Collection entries
*** Block opens ***

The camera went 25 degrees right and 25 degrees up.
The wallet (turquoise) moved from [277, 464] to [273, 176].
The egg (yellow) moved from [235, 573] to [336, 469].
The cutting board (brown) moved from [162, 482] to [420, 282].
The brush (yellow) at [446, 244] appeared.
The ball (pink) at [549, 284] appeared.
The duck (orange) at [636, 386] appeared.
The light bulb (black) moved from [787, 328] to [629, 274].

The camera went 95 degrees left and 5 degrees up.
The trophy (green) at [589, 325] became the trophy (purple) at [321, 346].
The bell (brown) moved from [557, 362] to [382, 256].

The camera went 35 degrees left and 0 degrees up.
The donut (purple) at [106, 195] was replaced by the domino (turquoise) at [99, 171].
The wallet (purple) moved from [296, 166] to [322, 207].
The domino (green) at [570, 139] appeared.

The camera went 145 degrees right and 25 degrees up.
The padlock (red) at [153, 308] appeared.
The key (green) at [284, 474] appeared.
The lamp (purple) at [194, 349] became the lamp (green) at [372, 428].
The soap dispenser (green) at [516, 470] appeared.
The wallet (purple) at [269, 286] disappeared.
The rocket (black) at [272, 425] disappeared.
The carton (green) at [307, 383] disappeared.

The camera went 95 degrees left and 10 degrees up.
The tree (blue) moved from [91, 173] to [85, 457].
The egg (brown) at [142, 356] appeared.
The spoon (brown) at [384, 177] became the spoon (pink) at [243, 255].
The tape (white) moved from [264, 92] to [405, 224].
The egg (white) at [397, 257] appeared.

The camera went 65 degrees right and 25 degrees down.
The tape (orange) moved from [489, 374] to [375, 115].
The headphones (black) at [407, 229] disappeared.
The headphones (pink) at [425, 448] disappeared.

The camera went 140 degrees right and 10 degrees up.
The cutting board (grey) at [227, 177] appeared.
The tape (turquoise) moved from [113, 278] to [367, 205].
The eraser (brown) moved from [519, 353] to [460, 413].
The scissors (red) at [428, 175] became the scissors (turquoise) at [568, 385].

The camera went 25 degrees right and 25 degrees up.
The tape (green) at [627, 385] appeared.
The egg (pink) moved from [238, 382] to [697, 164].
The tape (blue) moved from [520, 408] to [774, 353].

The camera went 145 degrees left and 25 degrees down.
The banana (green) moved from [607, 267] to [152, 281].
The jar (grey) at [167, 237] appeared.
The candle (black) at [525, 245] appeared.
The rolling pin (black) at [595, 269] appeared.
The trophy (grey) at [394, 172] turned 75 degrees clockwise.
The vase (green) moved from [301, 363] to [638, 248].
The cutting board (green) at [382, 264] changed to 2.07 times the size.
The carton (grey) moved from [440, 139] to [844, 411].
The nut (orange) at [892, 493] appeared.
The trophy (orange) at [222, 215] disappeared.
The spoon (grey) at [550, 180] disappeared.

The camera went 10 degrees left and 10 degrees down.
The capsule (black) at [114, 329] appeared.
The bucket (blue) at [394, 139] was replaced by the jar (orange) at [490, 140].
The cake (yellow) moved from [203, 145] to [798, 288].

*** Block closes ***

Work instructions: The reply should consist solely of the lines of the data, exact, from the opening line through the line with "The duck (orange) at [636, 386] appeared.", inclusive.

Written solution:
The camera went 25 degrees right and 25 degrees up.
The wallet (turquoise) moved from [277, 464] to [273, 176].
The egg (yellow) moved from [235, 573] to [336, 469].
The cutting board (brown) moved from [162, 482] to [420, 282].
The brush (yellow) at [446, 244] appeared.
The ball (pink) at [549, 284] appeared.
The duck (orange) at [636, 386] appeared.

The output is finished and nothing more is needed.